[Opening Dataset records section]
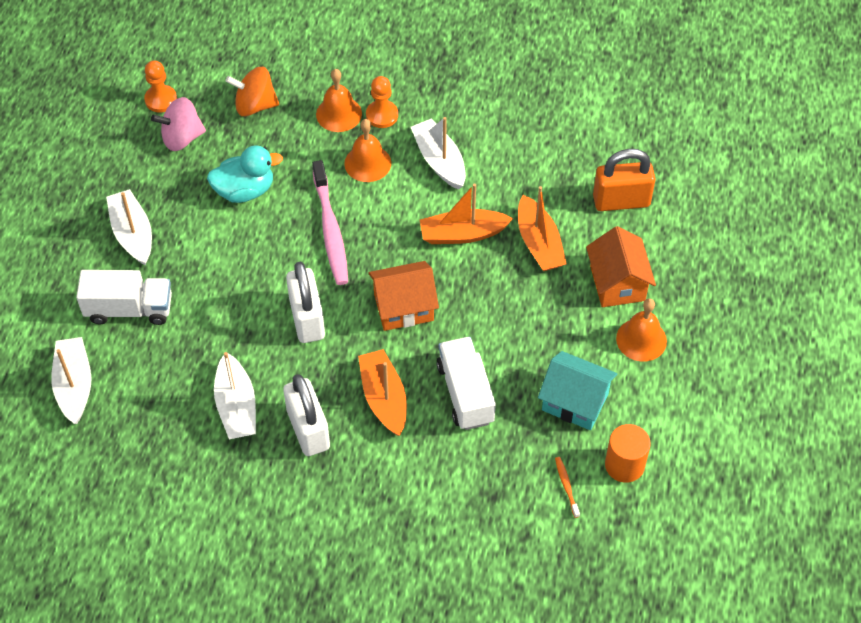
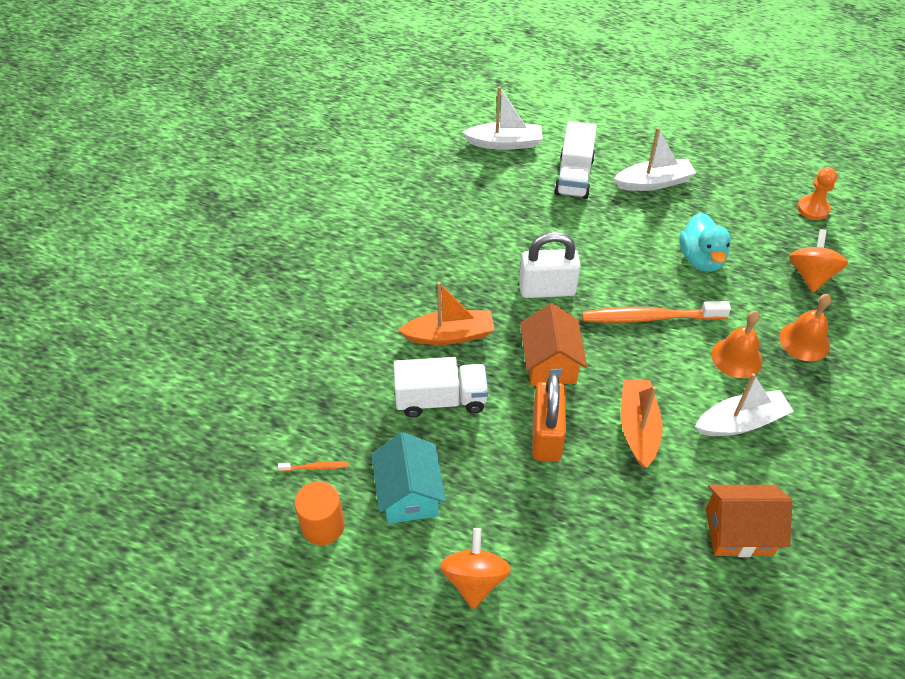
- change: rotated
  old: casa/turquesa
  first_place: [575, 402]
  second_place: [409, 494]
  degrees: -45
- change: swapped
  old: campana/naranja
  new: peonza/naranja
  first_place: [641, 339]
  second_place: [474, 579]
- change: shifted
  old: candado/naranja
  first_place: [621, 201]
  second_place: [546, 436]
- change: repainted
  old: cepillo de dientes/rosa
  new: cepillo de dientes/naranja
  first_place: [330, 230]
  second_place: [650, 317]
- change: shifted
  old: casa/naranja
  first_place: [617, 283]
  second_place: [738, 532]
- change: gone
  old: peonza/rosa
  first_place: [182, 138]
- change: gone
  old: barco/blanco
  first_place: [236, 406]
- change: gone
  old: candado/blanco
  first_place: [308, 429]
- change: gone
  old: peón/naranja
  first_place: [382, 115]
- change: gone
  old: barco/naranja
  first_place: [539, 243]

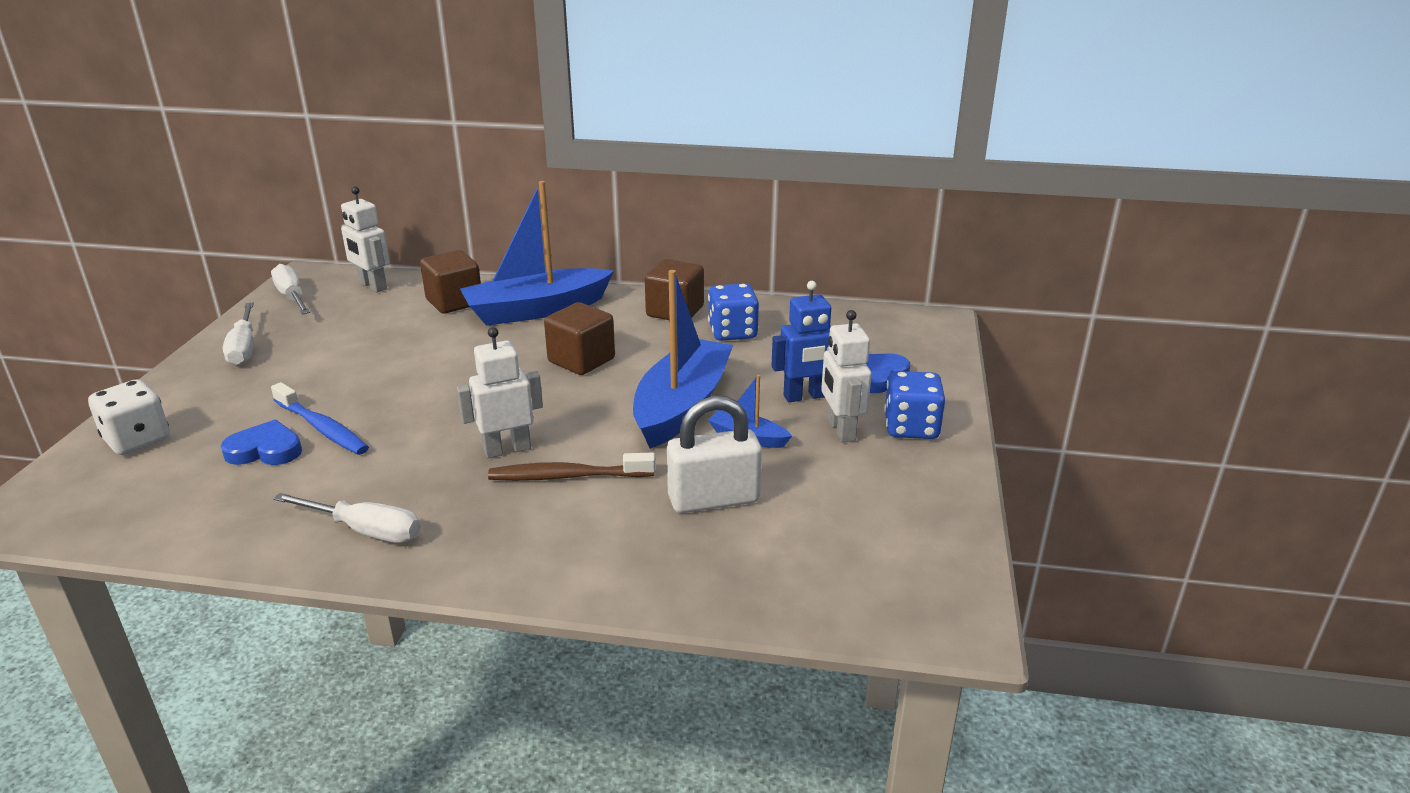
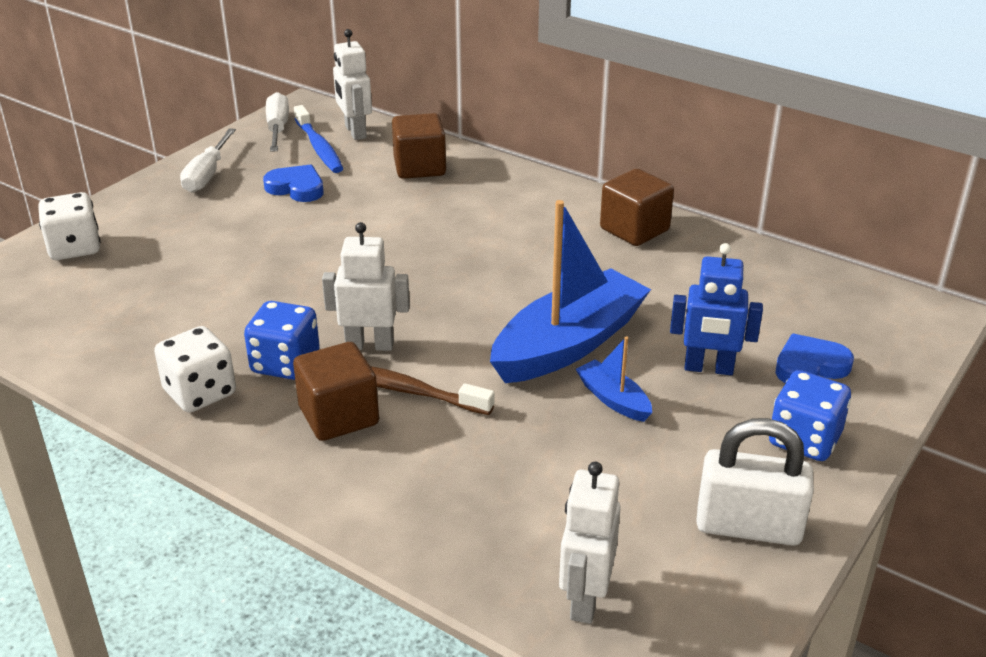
- change: swapped
  old: destornillador/blanco
  new: dado/blanco
  first_place: [366, 531]
  second_place: [200, 393]
- change: shifted
  old: dado/azul
  first_place: [732, 332]
  second_place: [285, 363]
- change: shifted
  old: corazón/azul
  first_place: [265, 450]
  second_place: [296, 188]
- change: shifted
  old: cubo/marrón
  first_place: [581, 360]
  second_place: [339, 416]
- change: shifted
  old: cepillo de dientes/azul
  first_place: [322, 428]
  second_place: [319, 147]
- change: shifted
  old: robot/blanco
  first_place: [841, 430]
  second_place: [585, 599]
- change: shifted
  old: candado/blanco
  first_place: [713, 499]
  second_place: [748, 526]
- change: gone
  old: barco/azul
  first_place: [536, 310]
[Closing Dataset records section]
**Exercise prompt:** Whenever a line in the records above contains the string "rosa", copy that line.

**Response to this exercise:**
  old: cepillo de dientes/rosa
  old: peonza/rosa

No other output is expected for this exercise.